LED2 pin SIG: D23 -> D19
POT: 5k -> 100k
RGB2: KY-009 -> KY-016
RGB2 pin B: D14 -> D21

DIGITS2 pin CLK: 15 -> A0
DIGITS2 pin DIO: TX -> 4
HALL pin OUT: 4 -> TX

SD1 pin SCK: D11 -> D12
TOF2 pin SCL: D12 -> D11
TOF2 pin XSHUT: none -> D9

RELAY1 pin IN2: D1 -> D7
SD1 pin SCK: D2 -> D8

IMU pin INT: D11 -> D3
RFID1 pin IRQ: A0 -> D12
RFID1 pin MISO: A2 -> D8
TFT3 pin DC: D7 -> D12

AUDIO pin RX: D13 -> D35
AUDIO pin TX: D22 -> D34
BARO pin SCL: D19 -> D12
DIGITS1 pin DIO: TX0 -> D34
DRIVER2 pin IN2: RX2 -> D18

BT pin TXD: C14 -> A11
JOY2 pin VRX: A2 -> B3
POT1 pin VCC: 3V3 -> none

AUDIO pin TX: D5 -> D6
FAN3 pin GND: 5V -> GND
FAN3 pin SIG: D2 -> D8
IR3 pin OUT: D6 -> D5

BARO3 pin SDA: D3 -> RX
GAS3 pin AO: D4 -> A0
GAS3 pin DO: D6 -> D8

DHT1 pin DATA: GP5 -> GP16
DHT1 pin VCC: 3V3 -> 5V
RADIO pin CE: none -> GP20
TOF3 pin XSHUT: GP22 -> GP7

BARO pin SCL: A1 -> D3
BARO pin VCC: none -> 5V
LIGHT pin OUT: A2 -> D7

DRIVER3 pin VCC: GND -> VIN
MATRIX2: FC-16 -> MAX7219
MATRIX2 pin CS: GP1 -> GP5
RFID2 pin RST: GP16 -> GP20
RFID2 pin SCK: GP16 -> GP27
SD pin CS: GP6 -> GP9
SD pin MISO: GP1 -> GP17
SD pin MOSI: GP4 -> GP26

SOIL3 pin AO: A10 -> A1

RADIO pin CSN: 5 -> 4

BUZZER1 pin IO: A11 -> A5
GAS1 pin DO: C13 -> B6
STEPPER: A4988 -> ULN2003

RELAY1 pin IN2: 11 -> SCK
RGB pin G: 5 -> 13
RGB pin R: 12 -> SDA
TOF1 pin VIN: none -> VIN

-- Problem statement --
When you copy the data, keep every line word for word.

-- Final answer --
LED2 pin SIG: D23 -> D19
POT: 5k -> 100k
RGB2: KY-009 -> KY-016
RGB2 pin B: D14 -> D21

DIGITS2 pin CLK: 15 -> A0
DIGITS2 pin DIO: TX -> 4
HALL pin OUT: 4 -> TX

SD1 pin SCK: D11 -> D12
TOF2 pin SCL: D12 -> D11
TOF2 pin XSHUT: none -> D9

RELAY1 pin IN2: D1 -> D7
SD1 pin SCK: D2 -> D8

IMU pin INT: D11 -> D3
RFID1 pin IRQ: A0 -> D12
RFID1 pin MISO: A2 -> D8
TFT3 pin DC: D7 -> D12

AUDIO pin RX: D13 -> D35
AUDIO pin TX: D22 -> D34
BARO pin SCL: D19 -> D12
DIGITS1 pin DIO: TX0 -> D34
DRIVER2 pin IN2: RX2 -> D18

BT pin TXD: C14 -> A11
JOY2 pin VRX: A2 -> B3
POT1 pin VCC: 3V3 -> none

AUDIO pin TX: D5 -> D6
FAN3 pin GND: 5V -> GND
FAN3 pin SIG: D2 -> D8
IR3 pin OUT: D6 -> D5

BARO3 pin SDA: D3 -> RX
GAS3 pin AO: D4 -> A0
GAS3 pin DO: D6 -> D8

DHT1 pin DATA: GP5 -> GP16
DHT1 pin VCC: 3V3 -> 5V
RADIO pin CE: none -> GP20
TOF3 pin XSHUT: GP22 -> GP7

BARO pin SCL: A1 -> D3
BARO pin VCC: none -> 5V
LIGHT pin OUT: A2 -> D7

DRIVER3 pin VCC: GND -> VIN
MATRIX2: FC-16 -> MAX7219
MATRIX2 pin CS: GP1 -> GP5
RFID2 pin RST: GP16 -> GP20
RFID2 pin SCK: GP16 -> GP27
SD pin CS: GP6 -> GP9
SD pin MISO: GP1 -> GP17
SD pin MOSI: GP4 -> GP26

SOIL3 pin AO: A10 -> A1

RADIO pin CSN: 5 -> 4

BUZZER1 pin IO: A11 -> A5
GAS1 pin DO: C13 -> B6
STEPPER: A4988 -> ULN2003

RELAY1 pin IN2: 11 -> SCK
RGB pin G: 5 -> 13
RGB pin R: 12 -> SDA
TOF1 pin VIN: none -> VIN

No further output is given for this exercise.